▸ **TASK**:
Leave out every line before the one containing "R2: 22k (DGND, XO) -> 22k (DGND, RESET)", and set down that line and the rest through the end of the listing exactly.

Start of Block

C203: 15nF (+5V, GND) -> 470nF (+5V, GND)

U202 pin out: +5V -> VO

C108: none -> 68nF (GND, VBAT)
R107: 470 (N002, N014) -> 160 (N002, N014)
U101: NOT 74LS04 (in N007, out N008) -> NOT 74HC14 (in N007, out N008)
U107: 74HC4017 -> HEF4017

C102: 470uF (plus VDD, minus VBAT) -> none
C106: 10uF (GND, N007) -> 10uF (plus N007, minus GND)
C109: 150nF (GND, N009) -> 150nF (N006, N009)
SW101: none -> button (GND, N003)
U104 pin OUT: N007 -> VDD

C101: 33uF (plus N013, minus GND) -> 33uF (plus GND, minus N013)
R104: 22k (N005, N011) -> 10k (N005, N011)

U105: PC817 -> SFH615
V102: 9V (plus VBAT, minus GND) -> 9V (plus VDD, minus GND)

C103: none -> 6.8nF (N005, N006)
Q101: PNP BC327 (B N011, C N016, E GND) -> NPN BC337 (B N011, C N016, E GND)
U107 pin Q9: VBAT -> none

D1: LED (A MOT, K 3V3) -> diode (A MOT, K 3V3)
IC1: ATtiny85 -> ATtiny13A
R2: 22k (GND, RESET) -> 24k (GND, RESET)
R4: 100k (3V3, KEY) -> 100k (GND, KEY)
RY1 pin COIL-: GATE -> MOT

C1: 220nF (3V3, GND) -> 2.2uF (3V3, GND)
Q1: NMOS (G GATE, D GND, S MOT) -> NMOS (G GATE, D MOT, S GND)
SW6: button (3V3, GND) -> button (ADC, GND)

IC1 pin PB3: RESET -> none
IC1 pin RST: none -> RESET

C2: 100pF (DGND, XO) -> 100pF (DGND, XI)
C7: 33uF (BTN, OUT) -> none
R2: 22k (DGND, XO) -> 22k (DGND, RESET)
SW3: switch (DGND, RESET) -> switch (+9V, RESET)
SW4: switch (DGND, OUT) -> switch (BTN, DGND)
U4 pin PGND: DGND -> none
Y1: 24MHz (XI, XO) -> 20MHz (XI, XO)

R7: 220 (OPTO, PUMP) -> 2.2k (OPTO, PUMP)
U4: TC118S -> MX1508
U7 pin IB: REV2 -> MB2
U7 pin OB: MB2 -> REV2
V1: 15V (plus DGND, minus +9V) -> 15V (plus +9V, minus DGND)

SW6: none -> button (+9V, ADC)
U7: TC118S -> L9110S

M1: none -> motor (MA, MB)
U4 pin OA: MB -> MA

End of Block

▸ **WRITTEN RESPONSE**:
R2: 22k (DGND, XO) -> 22k (DGND, RESET)
SW3: switch (DGND, RESET) -> switch (+9V, RESET)
SW4: switch (DGND, OUT) -> switch (BTN, DGND)
U4 pin PGND: DGND -> none
Y1: 24MHz (XI, XO) -> 20MHz (XI, XO)

R7: 220 (OPTO, PUMP) -> 2.2k (OPTO, PUMP)
U4: TC118S -> MX1508
U7 pin IB: REV2 -> MB2
U7 pin OB: MB2 -> REV2
V1: 15V (plus DGND, minus +9V) -> 15V (plus +9V, minus DGND)

SW6: none -> button (+9V, ADC)
U7: TC118S -> L9110S

M1: none -> motor (MA, MB)
U4 pin OA: MB -> MA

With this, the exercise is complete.